What needs to be done:
In the entries below, identify every line with the string "orange" and copy it.

[Data under study — start]

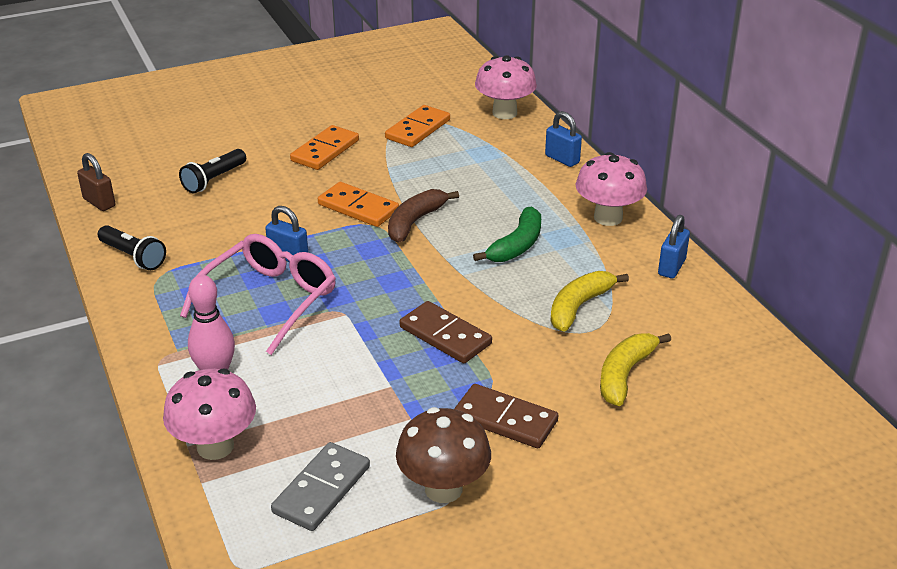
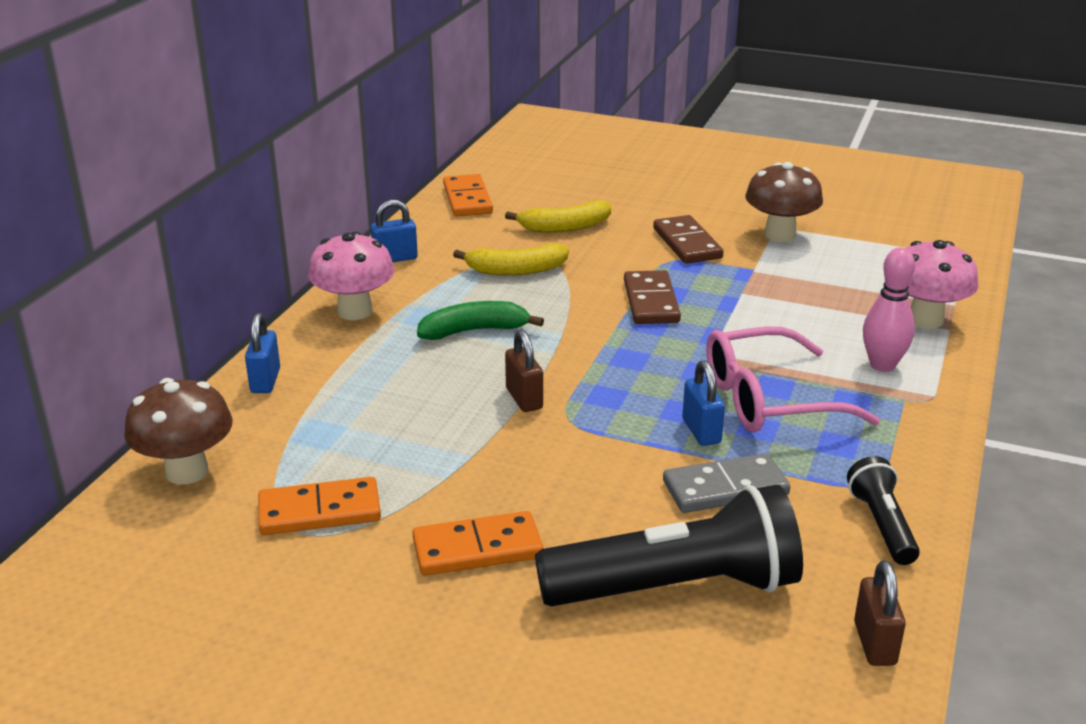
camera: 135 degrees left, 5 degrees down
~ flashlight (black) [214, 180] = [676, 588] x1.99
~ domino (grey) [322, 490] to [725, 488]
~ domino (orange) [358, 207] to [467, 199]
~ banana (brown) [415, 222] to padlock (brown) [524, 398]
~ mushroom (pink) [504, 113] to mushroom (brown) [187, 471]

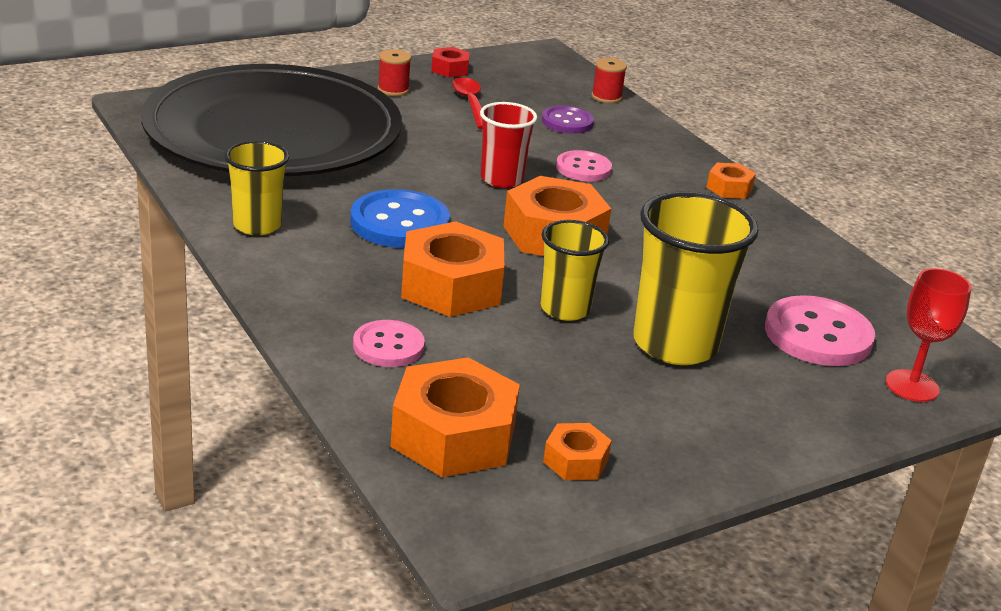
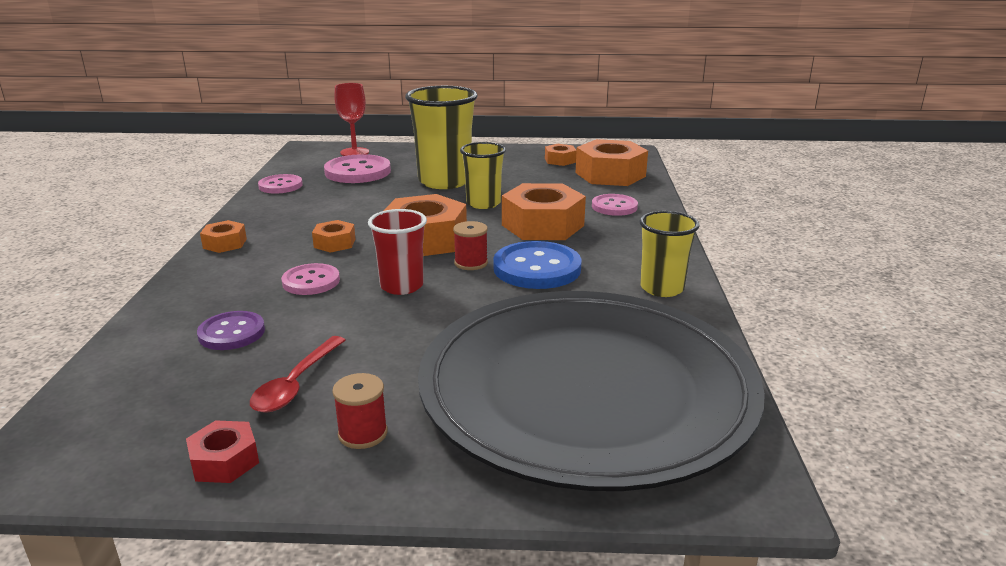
camera: 145 degrees left, 5 degrees down
~ spool (red) [606, 97] to [471, 263]
+ button (pink) [280, 186]
+ nut (orange) [334, 243]

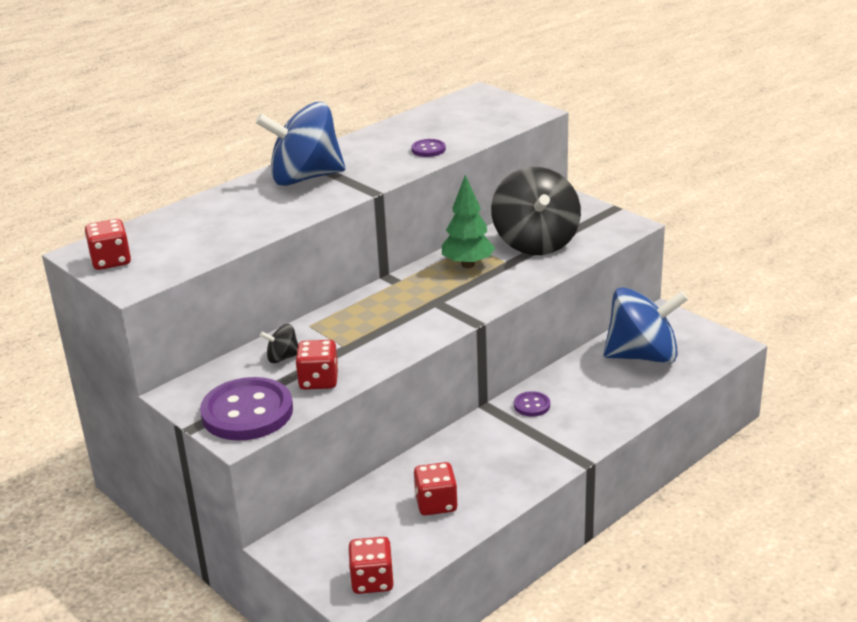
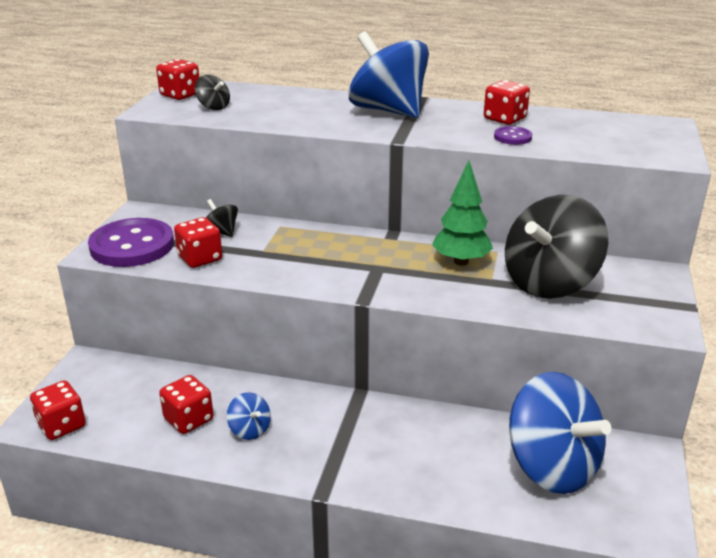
camera: 55 degrees right, 0 degrees up
- button (purple) [532, 405]
+ spinning top (black) [213, 107]
+ spinning top (blue) [250, 430]
+ dice (red) [504, 119]

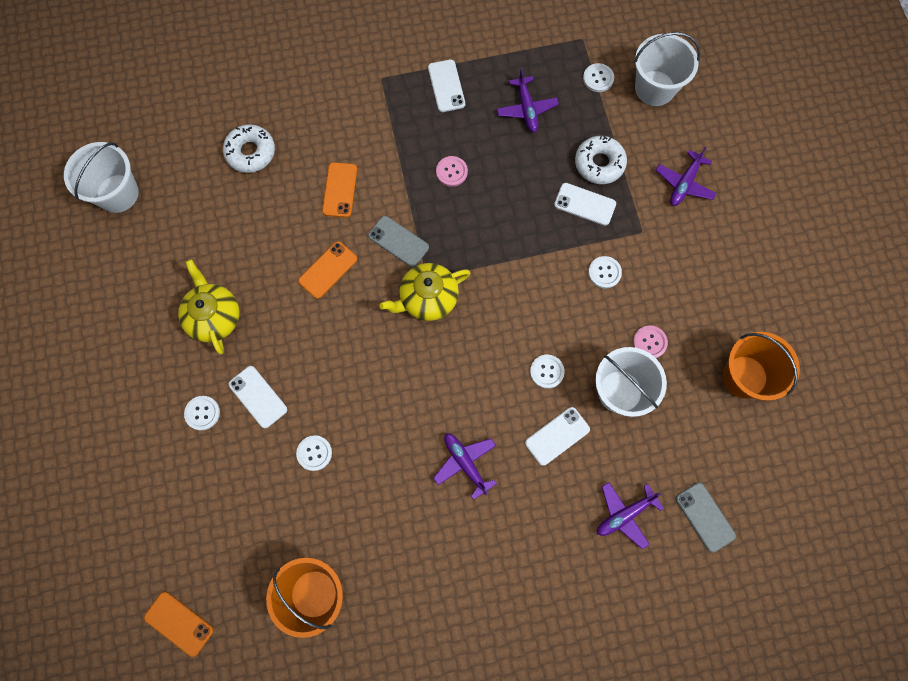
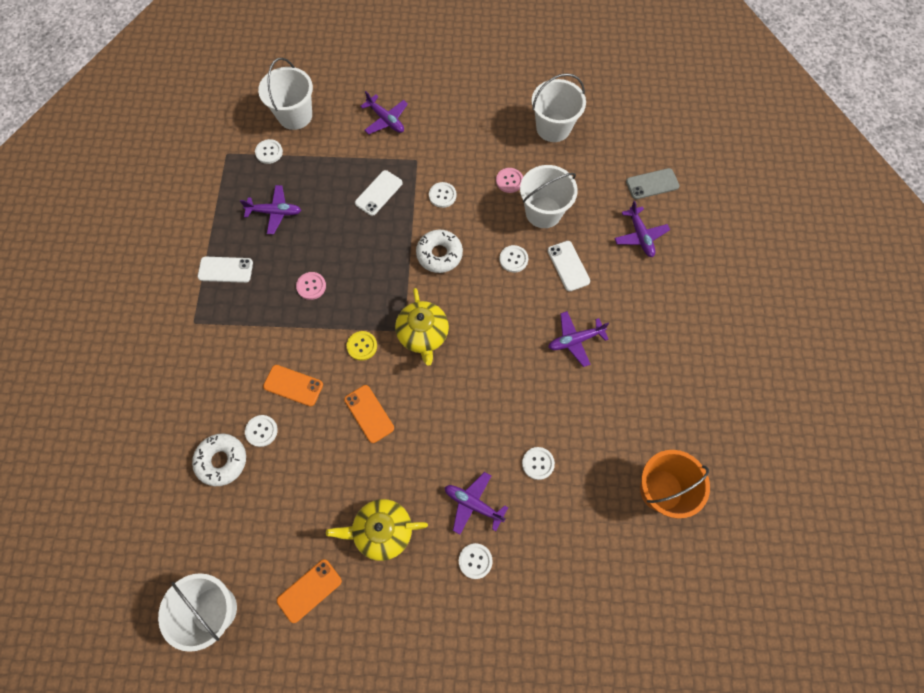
camera: 75 degrees left, 5 degrees down
~ phone (orange) [179, 623] to [309, 590]
~ phone (white) [258, 397] to plane (purple) [473, 504]
~ phone (grey) [398, 241] to button (yellow) [362, 346]
~ donut (white) [599, 163] to [439, 254]
~ bucket (orange) [744, 377] to bucket (white) [553, 128]
+ button (white) [261, 431]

[Data under study — finish]

Exercise response:
~ domino (orange) [358, 207] to [467, 199]
+ nut (orange) [334, 243]
~ phone (orange) [179, 623] to [309, 590]
~ bucket (orange) [744, 377] to bucket (white) [553, 128]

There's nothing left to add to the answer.